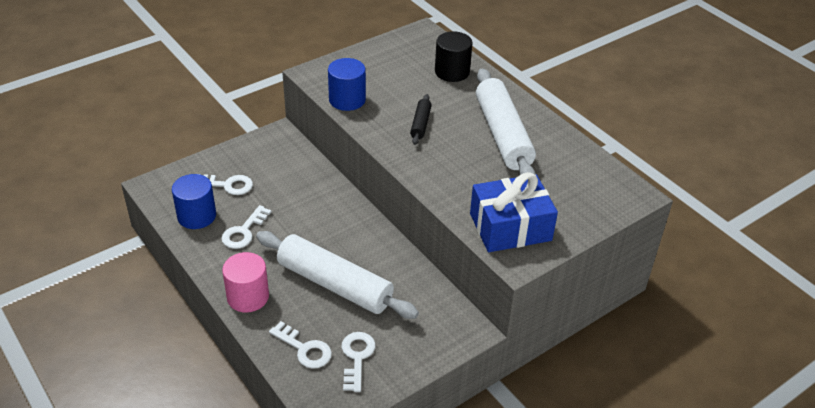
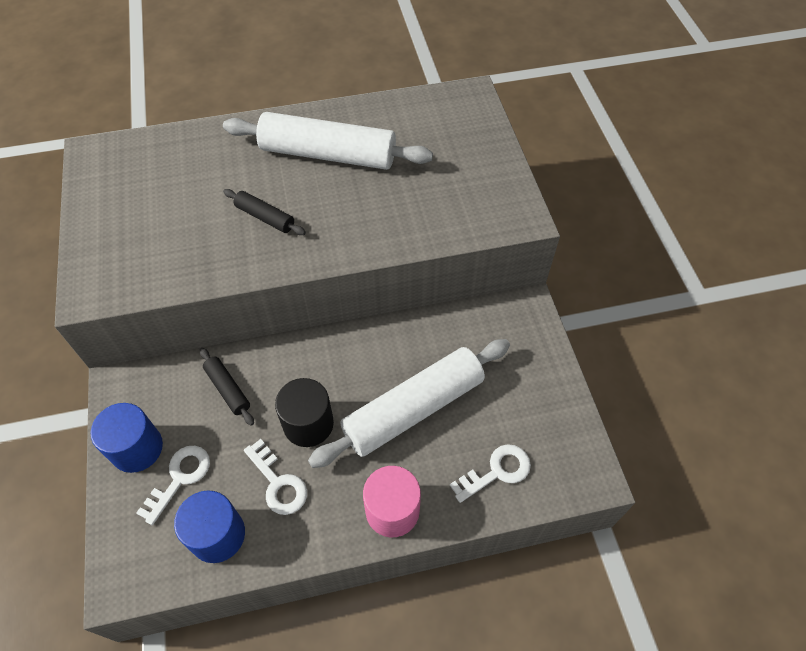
camera: 65 degrees left, 15 degrees up
(302, 183) = (228, 389): none -> black rolling pin
(347, 100) = (171, 273): blue cylinder -> blue cylinder (137, 448)
(357, 357) = (527, 422): white key -> none
(452, 72) = (190, 155): black cylinder -> black cylinder (308, 424)
(510, 227) = (472, 204): blue gift -> none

• [What is being asked]: Once you reach the line that contains "(347, 100) = (171, 273): blue", transcribe it and all remaining lines of the listing exactly; skip everything before it.

• [Solution to this exercise]:
(347, 100) = (171, 273): blue cylinder -> blue cylinder (137, 448)
(357, 357) = (527, 422): white key -> none
(452, 72) = (190, 155): black cylinder -> black cylinder (308, 424)
(510, 227) = (472, 204): blue gift -> none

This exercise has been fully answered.